§ TASK TO CARRY OUT
For the entries that follow, restate word for word the line containing "cyan line: (201, 832) -> (229, 873), moved", the line containing "gray cross: (29, 189) -> (57, 209), moved", and every line that lies between them.

START EXERCISE DATA

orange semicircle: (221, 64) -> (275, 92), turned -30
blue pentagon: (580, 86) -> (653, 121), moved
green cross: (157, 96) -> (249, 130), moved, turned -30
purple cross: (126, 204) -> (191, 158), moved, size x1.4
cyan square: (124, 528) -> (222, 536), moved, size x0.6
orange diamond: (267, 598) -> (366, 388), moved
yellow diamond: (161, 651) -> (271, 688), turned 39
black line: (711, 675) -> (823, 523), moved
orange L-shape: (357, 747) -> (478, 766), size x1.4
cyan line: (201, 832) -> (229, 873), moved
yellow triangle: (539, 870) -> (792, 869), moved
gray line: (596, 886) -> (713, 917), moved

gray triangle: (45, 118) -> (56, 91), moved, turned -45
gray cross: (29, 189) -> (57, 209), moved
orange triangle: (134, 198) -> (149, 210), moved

END EXERCISE DATA
START EXERCISE DATA

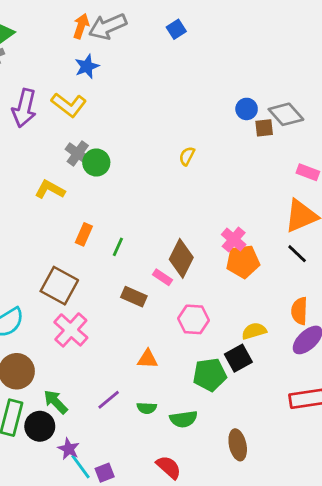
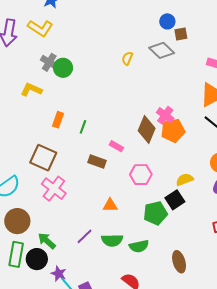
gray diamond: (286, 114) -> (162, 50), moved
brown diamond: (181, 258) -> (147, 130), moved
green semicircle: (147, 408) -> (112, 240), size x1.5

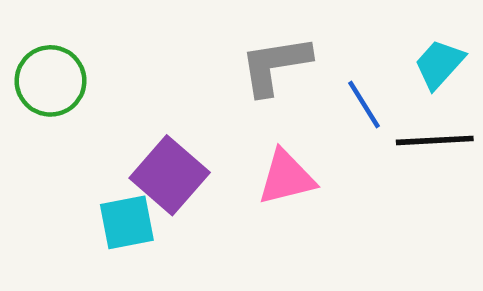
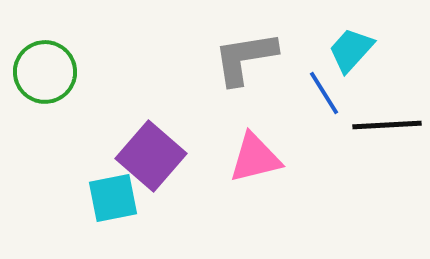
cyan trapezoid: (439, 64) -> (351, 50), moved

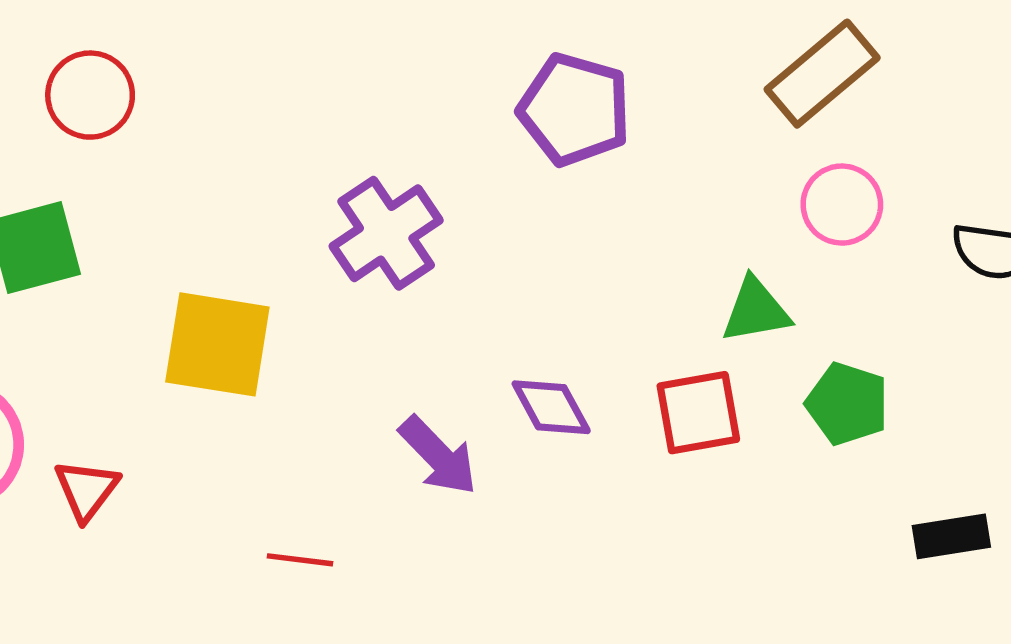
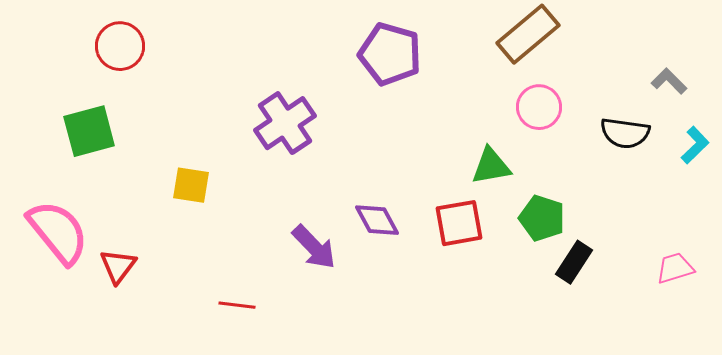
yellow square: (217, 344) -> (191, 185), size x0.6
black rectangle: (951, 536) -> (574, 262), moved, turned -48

END EXERCISE DATA

§ RESULT OF THE EXERCISE
cyan line: (201, 832) -> (229, 873), moved
yellow triangle: (539, 870) -> (792, 869), moved
gray line: (596, 886) -> (713, 917), moved

gray triangle: (45, 118) -> (56, 91), moved, turned -45
gray cross: (29, 189) -> (57, 209), moved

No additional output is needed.